Work request –
Extract every line of the listing below that contains the string "vest", treating uppercase and lowercase letters as distinct.

───── Extracted information ─────

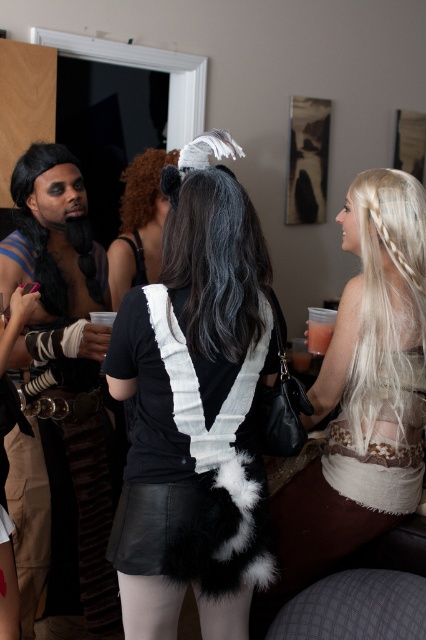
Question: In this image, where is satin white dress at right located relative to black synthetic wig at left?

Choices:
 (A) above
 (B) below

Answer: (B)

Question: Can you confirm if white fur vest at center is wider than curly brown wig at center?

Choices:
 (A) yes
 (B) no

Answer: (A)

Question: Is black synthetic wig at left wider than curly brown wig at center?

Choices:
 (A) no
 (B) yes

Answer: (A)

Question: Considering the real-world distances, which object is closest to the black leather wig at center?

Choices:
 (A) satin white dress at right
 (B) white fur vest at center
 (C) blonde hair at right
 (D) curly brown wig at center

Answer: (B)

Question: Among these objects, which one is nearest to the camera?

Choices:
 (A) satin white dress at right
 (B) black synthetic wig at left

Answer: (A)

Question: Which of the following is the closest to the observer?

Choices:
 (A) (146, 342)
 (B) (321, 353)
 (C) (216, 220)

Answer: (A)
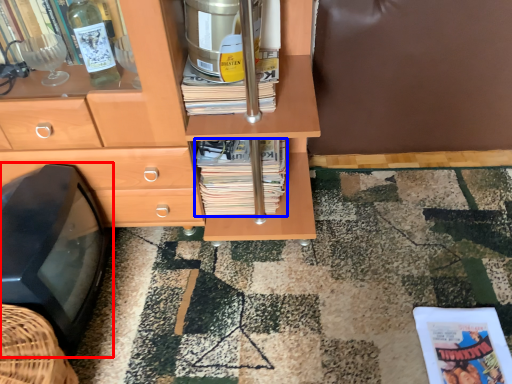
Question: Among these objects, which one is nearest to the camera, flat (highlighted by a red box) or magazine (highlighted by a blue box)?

─────

Completed exercise –
Question: Can you confirm if white fur vest at center is wider than curly brown wig at center?
 (B) white fur vest at center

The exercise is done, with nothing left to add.